- [Task objective]:
What is needed is the complete listing, repeated exactly.

- [Provided records]:
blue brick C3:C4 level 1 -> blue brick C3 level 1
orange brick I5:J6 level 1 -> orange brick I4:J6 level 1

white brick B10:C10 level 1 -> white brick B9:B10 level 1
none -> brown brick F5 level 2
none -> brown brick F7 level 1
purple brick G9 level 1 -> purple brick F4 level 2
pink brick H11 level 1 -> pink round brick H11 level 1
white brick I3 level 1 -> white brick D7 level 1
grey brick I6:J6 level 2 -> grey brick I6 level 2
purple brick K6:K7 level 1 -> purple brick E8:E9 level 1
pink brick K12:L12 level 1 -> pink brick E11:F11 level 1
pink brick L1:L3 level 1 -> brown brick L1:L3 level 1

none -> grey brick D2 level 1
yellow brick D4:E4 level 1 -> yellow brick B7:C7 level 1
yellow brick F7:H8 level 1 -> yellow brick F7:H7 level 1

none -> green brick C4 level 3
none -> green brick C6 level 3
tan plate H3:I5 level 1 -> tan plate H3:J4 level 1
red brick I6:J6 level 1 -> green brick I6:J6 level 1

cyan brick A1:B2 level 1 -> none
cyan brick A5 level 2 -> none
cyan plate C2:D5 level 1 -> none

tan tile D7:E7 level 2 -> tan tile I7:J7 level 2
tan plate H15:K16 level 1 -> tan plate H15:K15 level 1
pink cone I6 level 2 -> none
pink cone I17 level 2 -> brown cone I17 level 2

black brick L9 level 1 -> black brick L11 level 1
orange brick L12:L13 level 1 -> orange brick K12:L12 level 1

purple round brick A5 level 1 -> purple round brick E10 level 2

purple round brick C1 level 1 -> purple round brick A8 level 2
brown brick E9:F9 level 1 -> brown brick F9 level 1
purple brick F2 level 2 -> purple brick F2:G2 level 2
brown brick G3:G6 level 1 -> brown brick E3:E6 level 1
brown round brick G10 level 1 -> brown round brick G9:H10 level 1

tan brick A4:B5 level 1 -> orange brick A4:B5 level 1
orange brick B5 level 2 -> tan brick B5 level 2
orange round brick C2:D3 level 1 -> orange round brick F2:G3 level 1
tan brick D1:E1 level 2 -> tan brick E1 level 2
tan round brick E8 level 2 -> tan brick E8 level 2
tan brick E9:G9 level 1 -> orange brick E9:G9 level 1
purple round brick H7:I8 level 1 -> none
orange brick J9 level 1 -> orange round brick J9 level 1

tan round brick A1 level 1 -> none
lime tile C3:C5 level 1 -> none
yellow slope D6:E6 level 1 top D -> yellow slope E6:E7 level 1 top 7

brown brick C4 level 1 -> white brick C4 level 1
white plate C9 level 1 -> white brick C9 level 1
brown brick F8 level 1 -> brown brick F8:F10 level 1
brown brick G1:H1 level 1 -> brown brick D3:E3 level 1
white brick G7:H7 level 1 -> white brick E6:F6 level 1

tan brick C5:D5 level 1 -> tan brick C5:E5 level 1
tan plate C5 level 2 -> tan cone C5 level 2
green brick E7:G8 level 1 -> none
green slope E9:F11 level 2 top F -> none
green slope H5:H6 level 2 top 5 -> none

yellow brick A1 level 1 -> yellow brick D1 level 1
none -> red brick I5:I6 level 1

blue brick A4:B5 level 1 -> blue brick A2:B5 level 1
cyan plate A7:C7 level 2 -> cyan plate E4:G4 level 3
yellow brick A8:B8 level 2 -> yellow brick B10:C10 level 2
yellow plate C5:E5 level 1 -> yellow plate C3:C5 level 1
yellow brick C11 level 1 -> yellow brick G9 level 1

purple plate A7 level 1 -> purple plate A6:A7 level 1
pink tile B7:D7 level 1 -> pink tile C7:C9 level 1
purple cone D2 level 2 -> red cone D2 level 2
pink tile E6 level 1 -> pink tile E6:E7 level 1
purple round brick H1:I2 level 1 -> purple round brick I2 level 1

- [Result]:
blue brick C3:C4 level 1 -> blue brick C3 level 1
orange brick I5:J6 level 1 -> orange brick I4:J6 level 1

white brick B10:C10 level 1 -> white brick B9:B10 level 1
none -> brown brick F5 level 2
none -> brown brick F7 level 1
purple brick G9 level 1 -> purple brick F4 level 2
pink brick H11 level 1 -> pink round brick H11 level 1
white brick I3 level 1 -> white brick D7 level 1
grey brick I6:J6 level 2 -> grey brick I6 level 2
purple brick K6:K7 level 1 -> purple brick E8:E9 level 1
pink brick K12:L12 level 1 -> pink brick E11:F11 level 1
pink brick L1:L3 level 1 -> brown brick L1:L3 level 1

none -> grey brick D2 level 1
yellow brick D4:E4 level 1 -> yellow brick B7:C7 level 1
yellow brick F7:H8 level 1 -> yellow brick F7:H7 level 1

none -> green brick C4 level 3
none -> green brick C6 level 3
tan plate H3:I5 level 1 -> tan plate H3:J4 level 1
red brick I6:J6 level 1 -> green brick I6:J6 level 1

cyan brick A1:B2 level 1 -> none
cyan brick A5 level 2 -> none
cyan plate C2:D5 level 1 -> none

tan tile D7:E7 level 2 -> tan tile I7:J7 level 2
tan plate H15:K16 level 1 -> tan plate H15:K15 level 1
pink cone I6 level 2 -> none
pink cone I17 level 2 -> brown cone I17 level 2

black brick L9 level 1 -> black brick L11 level 1
orange brick L12:L13 level 1 -> orange brick K12:L12 level 1

purple round brick A5 level 1 -> purple round brick E10 level 2

purple round brick C1 level 1 -> purple round brick A8 level 2
brown brick E9:F9 level 1 -> brown brick F9 level 1
purple brick F2 level 2 -> purple brick F2:G2 level 2
brown brick G3:G6 level 1 -> brown brick E3:E6 level 1
brown round brick G10 level 1 -> brown round brick G9:H10 level 1

tan brick A4:B5 level 1 -> orange brick A4:B5 level 1
orange brick B5 level 2 -> tan brick B5 level 2
orange round brick C2:D3 level 1 -> orange round brick F2:G3 level 1
tan brick D1:E1 level 2 -> tan brick E1 level 2
tan round brick E8 level 2 -> tan brick E8 level 2
tan brick E9:G9 level 1 -> orange brick E9:G9 level 1
purple round brick H7:I8 level 1 -> none
orange brick J9 level 1 -> orange round brick J9 level 1

tan round brick A1 level 1 -> none
lime tile C3:C5 level 1 -> none
yellow slope D6:E6 level 1 top D -> yellow slope E6:E7 level 1 top 7

brown brick C4 level 1 -> white brick C4 level 1
white plate C9 level 1 -> white brick C9 level 1
brown brick F8 level 1 -> brown brick F8:F10 level 1
brown brick G1:H1 level 1 -> brown brick D3:E3 level 1
white brick G7:H7 level 1 -> white brick E6:F6 level 1

tan brick C5:D5 level 1 -> tan brick C5:E5 level 1
tan plate C5 level 2 -> tan cone C5 level 2
green brick E7:G8 level 1 -> none
green slope E9:F11 level 2 top F -> none
green slope H5:H6 level 2 top 5 -> none

yellow brick A1 level 1 -> yellow brick D1 level 1
none -> red brick I5:I6 level 1

blue brick A4:B5 level 1 -> blue brick A2:B5 level 1
cyan plate A7:C7 level 2 -> cyan plate E4:G4 level 3
yellow brick A8:B8 level 2 -> yellow brick B10:C10 level 2
yellow plate C5:E5 level 1 -> yellow plate C3:C5 level 1
yellow brick C11 level 1 -> yellow brick G9 level 1

purple plate A7 level 1 -> purple plate A6:A7 level 1
pink tile B7:D7 level 1 -> pink tile C7:C9 level 1
purple cone D2 level 2 -> red cone D2 level 2
pink tile E6 level 1 -> pink tile E6:E7 level 1
purple round brick H1:I2 level 1 -> purple round brick I2 level 1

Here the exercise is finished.